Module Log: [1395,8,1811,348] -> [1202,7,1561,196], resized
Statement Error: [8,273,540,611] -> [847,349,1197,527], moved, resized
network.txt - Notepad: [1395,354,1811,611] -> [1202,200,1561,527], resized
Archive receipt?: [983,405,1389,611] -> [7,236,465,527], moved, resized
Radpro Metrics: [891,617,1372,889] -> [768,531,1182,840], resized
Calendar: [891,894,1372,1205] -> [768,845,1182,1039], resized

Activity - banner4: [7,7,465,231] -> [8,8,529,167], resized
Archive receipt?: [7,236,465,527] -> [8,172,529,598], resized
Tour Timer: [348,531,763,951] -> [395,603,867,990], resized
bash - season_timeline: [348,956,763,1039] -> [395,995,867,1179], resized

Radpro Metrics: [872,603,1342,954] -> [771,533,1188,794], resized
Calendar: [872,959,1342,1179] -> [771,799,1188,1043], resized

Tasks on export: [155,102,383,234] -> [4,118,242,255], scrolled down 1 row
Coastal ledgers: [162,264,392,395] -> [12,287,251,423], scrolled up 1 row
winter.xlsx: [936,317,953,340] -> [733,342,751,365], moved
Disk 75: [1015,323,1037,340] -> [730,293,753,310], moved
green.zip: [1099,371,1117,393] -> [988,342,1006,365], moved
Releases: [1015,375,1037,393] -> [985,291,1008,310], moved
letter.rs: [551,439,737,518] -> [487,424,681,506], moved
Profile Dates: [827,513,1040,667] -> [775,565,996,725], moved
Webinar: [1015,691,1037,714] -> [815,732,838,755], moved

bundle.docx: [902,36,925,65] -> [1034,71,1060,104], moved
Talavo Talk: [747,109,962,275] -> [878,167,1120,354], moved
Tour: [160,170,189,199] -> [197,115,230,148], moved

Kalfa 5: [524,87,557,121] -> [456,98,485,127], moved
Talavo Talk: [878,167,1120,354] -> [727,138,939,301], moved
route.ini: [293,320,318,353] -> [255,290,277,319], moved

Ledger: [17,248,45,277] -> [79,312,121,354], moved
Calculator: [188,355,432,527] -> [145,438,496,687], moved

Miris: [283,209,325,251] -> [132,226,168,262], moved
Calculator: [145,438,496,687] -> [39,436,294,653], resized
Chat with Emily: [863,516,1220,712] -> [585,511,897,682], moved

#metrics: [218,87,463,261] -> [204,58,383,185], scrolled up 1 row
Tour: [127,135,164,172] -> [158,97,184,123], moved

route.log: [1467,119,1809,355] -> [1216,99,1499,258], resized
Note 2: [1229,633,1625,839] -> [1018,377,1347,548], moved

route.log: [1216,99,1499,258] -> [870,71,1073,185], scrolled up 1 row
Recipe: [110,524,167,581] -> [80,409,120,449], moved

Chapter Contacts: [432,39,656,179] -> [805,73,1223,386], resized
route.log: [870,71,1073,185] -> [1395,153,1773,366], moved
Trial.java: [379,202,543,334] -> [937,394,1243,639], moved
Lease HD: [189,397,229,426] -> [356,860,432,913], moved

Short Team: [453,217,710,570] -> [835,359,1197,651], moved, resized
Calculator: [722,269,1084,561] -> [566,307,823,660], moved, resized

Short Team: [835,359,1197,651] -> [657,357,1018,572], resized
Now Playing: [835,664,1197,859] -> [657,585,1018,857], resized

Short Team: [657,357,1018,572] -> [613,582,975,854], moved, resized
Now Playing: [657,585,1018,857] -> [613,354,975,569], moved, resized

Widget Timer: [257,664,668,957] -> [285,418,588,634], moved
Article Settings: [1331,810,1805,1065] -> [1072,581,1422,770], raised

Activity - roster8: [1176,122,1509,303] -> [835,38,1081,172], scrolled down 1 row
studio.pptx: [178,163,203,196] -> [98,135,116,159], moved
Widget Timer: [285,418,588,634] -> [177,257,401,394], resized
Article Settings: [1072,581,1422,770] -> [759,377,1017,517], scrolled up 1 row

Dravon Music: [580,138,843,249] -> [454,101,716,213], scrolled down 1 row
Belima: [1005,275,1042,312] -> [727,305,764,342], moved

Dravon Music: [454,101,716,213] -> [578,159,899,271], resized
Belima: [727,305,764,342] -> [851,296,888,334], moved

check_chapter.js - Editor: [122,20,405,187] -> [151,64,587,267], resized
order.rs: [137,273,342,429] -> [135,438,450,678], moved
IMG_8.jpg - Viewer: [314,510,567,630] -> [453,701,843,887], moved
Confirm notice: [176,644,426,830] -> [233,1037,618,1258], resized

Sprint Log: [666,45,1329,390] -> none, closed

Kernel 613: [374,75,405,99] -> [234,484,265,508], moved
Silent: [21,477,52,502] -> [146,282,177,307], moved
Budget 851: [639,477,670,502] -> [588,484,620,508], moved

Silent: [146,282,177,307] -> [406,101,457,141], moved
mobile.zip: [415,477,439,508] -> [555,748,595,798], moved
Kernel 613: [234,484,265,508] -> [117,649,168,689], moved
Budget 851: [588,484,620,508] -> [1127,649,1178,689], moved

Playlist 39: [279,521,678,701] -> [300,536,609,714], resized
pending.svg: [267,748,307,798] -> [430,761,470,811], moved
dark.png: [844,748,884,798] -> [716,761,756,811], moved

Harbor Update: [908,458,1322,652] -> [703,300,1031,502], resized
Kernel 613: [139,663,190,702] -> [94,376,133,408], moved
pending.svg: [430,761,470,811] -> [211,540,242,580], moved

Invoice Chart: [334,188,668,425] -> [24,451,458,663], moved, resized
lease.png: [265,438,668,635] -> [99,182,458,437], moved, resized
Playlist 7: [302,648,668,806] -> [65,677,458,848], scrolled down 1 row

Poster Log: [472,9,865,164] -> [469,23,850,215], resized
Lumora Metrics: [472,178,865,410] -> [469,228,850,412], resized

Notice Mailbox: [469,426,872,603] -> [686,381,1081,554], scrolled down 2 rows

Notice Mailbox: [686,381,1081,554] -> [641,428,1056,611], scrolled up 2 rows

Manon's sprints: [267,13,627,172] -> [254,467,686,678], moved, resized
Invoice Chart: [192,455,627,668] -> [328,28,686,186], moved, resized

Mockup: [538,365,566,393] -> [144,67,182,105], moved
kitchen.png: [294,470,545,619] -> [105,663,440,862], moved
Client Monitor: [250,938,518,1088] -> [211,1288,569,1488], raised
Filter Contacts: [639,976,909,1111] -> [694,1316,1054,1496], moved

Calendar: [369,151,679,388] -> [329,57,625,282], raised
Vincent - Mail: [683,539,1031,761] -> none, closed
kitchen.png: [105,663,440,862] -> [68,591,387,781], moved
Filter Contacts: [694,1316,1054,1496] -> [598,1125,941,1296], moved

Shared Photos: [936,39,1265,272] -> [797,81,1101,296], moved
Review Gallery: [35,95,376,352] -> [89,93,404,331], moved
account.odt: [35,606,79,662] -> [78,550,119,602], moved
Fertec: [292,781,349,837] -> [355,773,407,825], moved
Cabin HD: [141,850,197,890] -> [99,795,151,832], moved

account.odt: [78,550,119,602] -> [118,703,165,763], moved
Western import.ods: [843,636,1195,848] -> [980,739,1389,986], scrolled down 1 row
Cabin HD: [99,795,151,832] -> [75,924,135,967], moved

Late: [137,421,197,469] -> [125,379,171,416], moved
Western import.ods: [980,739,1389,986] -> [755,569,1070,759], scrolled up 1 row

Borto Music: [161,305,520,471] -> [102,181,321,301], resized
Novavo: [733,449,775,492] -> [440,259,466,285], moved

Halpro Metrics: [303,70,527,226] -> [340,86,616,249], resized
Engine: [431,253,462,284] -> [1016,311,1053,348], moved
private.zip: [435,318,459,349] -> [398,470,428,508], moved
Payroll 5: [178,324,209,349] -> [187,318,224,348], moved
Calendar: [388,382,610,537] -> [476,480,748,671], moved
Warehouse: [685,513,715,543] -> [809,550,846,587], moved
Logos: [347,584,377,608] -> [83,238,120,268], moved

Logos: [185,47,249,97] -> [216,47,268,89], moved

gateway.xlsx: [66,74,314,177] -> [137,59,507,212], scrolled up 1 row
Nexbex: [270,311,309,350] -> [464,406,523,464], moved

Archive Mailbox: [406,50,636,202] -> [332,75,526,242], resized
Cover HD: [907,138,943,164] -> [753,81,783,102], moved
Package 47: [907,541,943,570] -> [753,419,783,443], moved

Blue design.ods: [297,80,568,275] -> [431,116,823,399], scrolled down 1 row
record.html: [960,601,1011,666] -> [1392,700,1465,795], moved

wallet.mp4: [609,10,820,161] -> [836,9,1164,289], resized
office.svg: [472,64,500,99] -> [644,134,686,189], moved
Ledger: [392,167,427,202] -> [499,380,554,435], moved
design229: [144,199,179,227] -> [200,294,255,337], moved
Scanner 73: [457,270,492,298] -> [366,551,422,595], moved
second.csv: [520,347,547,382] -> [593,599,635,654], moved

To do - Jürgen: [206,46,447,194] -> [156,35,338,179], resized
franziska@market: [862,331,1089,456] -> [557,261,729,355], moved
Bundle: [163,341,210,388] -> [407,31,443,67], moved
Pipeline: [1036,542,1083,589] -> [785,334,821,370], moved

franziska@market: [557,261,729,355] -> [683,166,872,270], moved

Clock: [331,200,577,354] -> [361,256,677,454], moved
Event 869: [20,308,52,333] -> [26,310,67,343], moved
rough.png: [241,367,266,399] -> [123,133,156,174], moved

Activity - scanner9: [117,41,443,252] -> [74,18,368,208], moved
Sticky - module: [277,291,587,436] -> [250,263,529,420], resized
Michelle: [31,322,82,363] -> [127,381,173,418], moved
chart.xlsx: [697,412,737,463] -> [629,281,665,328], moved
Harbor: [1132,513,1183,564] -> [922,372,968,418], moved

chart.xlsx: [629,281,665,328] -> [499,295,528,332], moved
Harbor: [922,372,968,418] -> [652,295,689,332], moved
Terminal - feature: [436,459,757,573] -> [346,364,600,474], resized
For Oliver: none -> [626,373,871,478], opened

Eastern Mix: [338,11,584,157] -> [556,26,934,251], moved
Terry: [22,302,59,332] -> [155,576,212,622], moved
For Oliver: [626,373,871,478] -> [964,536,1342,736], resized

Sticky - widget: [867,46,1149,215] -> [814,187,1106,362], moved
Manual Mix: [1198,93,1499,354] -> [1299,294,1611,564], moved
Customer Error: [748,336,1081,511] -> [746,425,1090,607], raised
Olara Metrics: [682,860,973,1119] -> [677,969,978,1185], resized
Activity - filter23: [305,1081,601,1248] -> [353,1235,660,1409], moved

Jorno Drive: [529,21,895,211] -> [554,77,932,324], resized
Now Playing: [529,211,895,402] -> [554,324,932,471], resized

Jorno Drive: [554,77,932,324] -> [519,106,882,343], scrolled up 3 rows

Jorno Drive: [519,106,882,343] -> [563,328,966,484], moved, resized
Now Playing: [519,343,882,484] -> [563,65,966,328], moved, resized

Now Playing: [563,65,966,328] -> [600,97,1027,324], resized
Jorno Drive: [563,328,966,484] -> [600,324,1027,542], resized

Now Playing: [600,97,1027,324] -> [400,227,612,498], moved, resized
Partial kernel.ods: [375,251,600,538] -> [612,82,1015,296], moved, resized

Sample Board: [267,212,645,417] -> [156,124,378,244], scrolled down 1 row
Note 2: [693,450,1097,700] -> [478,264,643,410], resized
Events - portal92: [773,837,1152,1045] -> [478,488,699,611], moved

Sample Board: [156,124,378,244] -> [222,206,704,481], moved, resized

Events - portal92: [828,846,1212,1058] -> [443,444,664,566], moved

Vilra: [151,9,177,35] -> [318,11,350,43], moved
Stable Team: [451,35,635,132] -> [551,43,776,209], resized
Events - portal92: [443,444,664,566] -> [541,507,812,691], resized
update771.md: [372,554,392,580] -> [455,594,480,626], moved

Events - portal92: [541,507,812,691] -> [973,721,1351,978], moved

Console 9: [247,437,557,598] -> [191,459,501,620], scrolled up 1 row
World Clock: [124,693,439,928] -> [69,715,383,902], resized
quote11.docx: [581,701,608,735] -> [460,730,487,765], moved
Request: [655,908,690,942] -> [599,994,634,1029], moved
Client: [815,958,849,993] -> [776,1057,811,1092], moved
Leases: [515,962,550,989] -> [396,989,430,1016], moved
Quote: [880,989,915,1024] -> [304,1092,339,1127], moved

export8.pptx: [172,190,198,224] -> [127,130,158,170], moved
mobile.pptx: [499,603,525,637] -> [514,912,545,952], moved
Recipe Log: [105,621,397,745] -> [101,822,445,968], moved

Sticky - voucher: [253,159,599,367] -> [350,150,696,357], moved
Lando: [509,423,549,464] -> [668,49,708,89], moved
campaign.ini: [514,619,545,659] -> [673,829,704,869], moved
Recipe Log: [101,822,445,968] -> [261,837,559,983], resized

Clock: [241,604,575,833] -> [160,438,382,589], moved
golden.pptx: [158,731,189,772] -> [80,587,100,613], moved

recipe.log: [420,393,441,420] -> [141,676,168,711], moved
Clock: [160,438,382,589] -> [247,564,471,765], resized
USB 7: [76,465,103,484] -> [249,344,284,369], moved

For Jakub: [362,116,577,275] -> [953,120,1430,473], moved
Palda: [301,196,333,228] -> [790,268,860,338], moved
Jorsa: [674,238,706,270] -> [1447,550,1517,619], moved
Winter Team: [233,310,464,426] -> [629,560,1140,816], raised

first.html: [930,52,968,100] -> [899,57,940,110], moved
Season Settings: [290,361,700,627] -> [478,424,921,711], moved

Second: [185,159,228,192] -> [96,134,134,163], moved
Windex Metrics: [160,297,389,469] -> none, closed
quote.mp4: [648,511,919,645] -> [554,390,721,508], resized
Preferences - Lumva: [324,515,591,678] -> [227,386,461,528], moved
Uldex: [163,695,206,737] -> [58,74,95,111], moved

################

There is a line with "Warehouse: [685,513,715,543] ->" and a line with "Blue design.ods: [297,80,568,275]" above. Copy exactly those two lines and all lines between them, with nothing else.

Warehouse: [685,513,715,543] -> [809,550,846,587], moved
Logos: [347,584,377,608] -> [83,238,120,268], moved

Logos: [185,47,249,97] -> [216,47,268,89], moved

gateway.xlsx: [66,74,314,177] -> [137,59,507,212], scrolled up 1 row
Nexbex: [270,311,309,350] -> [464,406,523,464], moved

Archive Mailbox: [406,50,636,202] -> [332,75,526,242], resized
Cover HD: [907,138,943,164] -> [753,81,783,102], moved
Package 47: [907,541,943,570] -> [753,419,783,443], moved

Blue design.ods: [297,80,568,275] -> [431,116,823,399], scrolled down 1 row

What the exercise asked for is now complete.